§ **What you need to do**:
Set every line of the data down again exactly, and keep the pictures out.

##### Given information

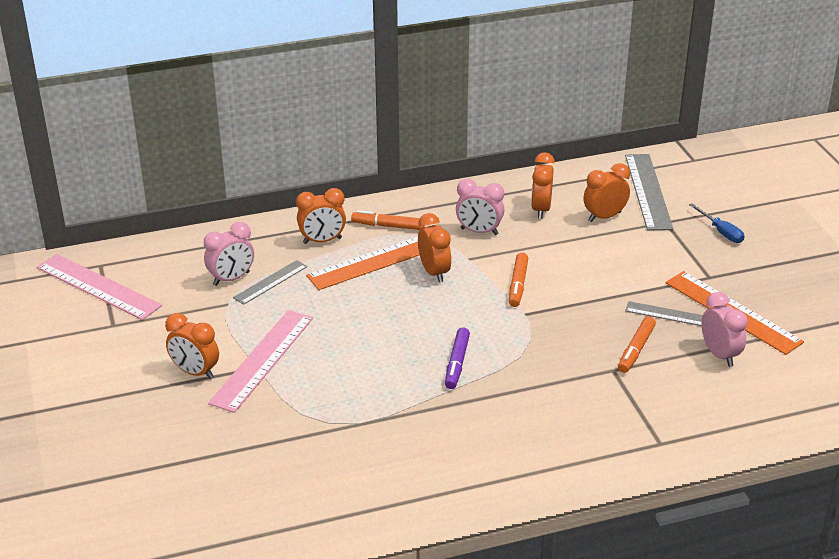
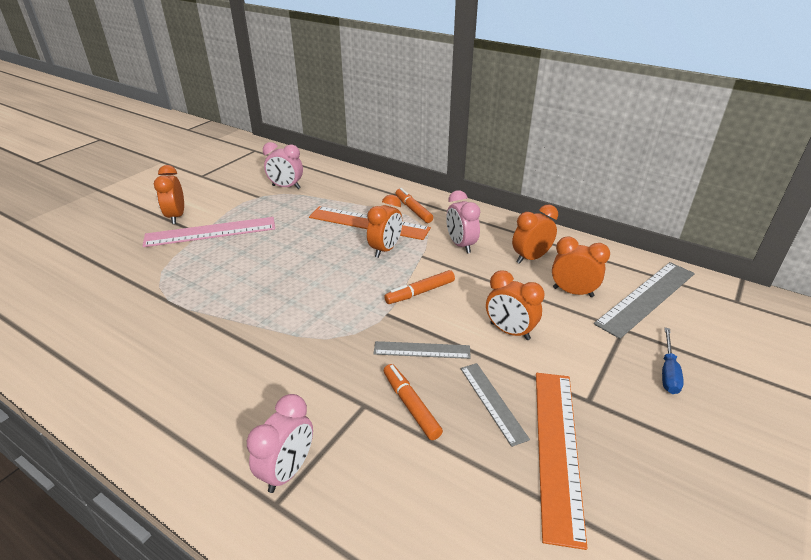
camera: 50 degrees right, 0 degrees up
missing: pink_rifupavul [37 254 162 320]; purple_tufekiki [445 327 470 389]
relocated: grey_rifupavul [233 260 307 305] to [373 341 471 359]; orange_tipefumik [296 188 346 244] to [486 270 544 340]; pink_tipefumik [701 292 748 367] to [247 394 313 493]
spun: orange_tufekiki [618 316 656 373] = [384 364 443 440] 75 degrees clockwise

##########

§ **Reply**:
camera: 50 degrees right, 0 degrees up
missing: pink_rifupavul [37 254 162 320]; purple_tufekiki [445 327 470 389]
relocated: grey_rifupavul [233 260 307 305] to [373 341 471 359]; orange_tipefumik [296 188 346 244] to [486 270 544 340]; pink_tipefumik [701 292 748 367] to [247 394 313 493]
spun: orange_tufekiki [618 316 656 373] = [384 364 443 440] 75 degrees clockwise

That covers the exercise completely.